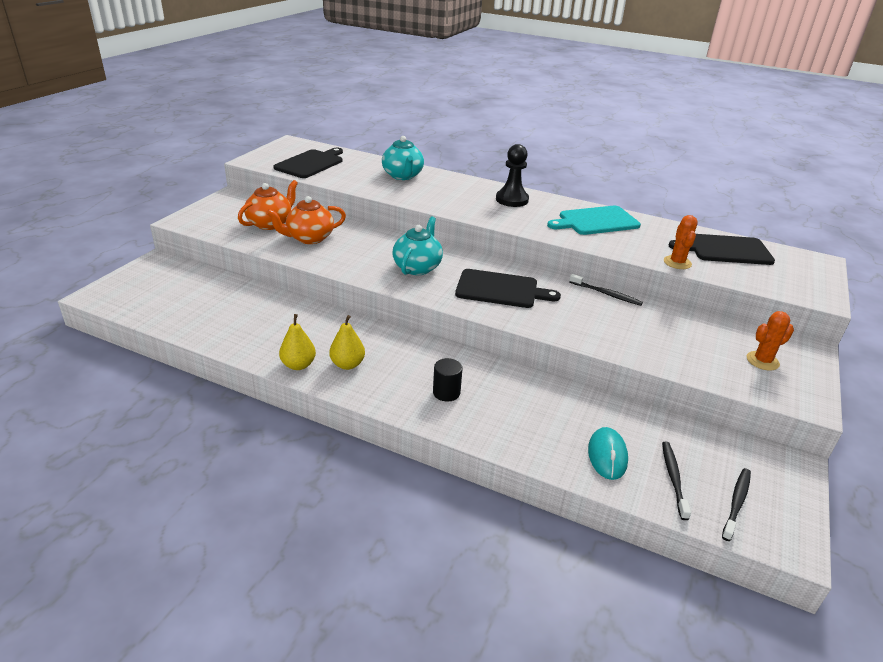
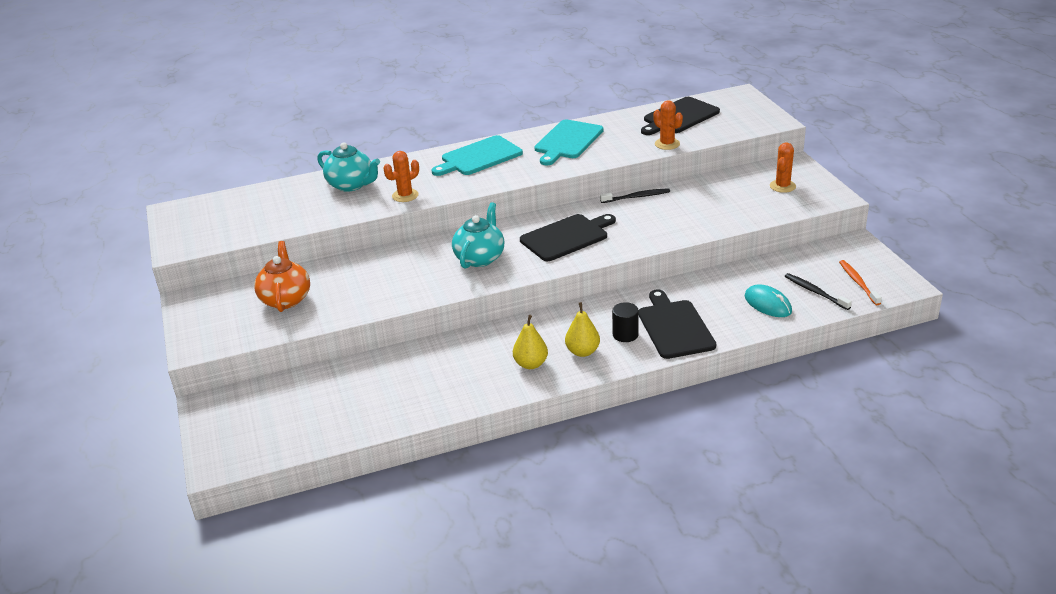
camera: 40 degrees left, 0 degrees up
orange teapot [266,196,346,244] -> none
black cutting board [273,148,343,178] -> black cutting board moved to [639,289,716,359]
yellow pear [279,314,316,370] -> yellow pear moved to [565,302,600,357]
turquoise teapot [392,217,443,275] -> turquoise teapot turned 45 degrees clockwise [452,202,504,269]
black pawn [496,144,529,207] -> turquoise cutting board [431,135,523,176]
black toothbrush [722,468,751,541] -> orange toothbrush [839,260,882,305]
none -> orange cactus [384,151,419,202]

○ ○ ○ ○ ○

• Instructions for the task:
Write out the full listing verbatim, excluding its pictures.

• Solution for this exercise:
camera: 40 degrees left, 0 degrees up
orange teapot [266,196,346,244] -> none
black cutting board [273,148,343,178] -> black cutting board moved to [639,289,716,359]
yellow pear [279,314,316,370] -> yellow pear moved to [565,302,600,357]
turquoise teapot [392,217,443,275] -> turquoise teapot turned 45 degrees clockwise [452,202,504,269]
black pawn [496,144,529,207] -> turquoise cutting board [431,135,523,176]
black toothbrush [722,468,751,541] -> orange toothbrush [839,260,882,305]
none -> orange cactus [384,151,419,202]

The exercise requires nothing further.